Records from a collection
↓

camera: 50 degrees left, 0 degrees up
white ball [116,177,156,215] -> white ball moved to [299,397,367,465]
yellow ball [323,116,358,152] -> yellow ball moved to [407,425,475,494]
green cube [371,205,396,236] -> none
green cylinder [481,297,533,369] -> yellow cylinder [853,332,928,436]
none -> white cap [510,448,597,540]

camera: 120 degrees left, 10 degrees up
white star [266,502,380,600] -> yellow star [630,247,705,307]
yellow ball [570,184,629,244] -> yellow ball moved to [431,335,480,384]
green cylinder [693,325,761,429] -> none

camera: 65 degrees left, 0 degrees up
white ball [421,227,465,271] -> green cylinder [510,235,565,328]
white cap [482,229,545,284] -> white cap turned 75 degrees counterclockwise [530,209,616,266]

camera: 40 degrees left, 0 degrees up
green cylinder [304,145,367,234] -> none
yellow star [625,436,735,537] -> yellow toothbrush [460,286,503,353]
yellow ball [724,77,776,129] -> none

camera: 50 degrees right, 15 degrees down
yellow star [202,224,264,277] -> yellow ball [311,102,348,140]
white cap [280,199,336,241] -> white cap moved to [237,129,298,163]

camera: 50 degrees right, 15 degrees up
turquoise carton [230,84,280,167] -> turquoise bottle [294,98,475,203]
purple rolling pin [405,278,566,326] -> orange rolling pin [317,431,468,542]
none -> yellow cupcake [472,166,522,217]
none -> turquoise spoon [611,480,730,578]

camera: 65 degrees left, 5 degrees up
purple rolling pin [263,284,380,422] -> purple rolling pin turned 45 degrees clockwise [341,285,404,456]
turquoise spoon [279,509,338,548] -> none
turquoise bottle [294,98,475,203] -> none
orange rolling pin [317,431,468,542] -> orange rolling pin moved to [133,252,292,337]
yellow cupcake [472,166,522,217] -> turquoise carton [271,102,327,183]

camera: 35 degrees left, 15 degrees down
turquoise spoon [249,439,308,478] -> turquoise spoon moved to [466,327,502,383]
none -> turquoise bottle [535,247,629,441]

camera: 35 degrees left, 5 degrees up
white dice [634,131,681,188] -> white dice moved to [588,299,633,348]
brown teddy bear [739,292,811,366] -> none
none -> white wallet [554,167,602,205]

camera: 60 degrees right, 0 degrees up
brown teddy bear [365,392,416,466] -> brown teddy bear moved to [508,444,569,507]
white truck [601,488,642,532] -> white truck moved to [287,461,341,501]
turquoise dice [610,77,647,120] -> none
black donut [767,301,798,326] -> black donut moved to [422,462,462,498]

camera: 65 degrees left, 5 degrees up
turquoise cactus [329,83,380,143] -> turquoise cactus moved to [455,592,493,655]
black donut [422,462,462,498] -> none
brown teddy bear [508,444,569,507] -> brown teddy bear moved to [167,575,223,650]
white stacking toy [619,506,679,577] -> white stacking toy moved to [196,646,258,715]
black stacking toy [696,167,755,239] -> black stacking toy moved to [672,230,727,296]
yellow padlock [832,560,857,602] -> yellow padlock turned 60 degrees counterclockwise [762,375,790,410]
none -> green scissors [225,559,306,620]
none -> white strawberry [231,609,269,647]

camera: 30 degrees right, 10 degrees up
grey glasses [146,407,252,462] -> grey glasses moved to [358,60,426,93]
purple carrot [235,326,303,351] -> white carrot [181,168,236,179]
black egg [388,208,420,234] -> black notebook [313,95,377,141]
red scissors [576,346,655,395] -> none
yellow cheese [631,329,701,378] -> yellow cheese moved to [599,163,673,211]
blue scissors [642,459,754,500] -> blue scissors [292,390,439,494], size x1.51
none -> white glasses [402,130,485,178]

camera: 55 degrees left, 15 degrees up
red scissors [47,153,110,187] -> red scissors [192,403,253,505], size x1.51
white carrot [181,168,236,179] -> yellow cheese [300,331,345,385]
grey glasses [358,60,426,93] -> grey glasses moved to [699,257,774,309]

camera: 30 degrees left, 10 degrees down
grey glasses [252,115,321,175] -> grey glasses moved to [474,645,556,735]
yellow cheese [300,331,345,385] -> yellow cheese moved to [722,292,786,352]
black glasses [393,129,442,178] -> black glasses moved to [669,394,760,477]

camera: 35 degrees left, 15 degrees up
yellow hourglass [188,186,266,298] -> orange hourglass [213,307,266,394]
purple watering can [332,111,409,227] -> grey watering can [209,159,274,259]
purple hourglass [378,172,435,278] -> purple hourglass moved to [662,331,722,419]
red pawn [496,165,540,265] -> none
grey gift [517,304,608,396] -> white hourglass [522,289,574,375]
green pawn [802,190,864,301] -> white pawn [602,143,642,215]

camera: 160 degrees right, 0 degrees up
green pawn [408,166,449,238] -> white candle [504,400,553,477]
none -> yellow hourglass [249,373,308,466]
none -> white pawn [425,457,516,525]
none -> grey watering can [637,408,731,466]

↑

**WORK ORDER**
From the opening line of the data above, please print each line as written up to and including the line that contains "white cap [482,229,545,284]", and nothing more.

**SOLUTION**
camera: 50 degrees left, 0 degrees up
white ball [116,177,156,215] -> white ball moved to [299,397,367,465]
yellow ball [323,116,358,152] -> yellow ball moved to [407,425,475,494]
green cube [371,205,396,236] -> none
green cylinder [481,297,533,369] -> yellow cylinder [853,332,928,436]
none -> white cap [510,448,597,540]

camera: 120 degrees left, 10 degrees up
white star [266,502,380,600] -> yellow star [630,247,705,307]
yellow ball [570,184,629,244] -> yellow ball moved to [431,335,480,384]
green cylinder [693,325,761,429] -> none

camera: 65 degrees left, 0 degrees up
white ball [421,227,465,271] -> green cylinder [510,235,565,328]
white cap [482,229,545,284] -> white cap turned 75 degrees counterclockwise [530,209,616,266]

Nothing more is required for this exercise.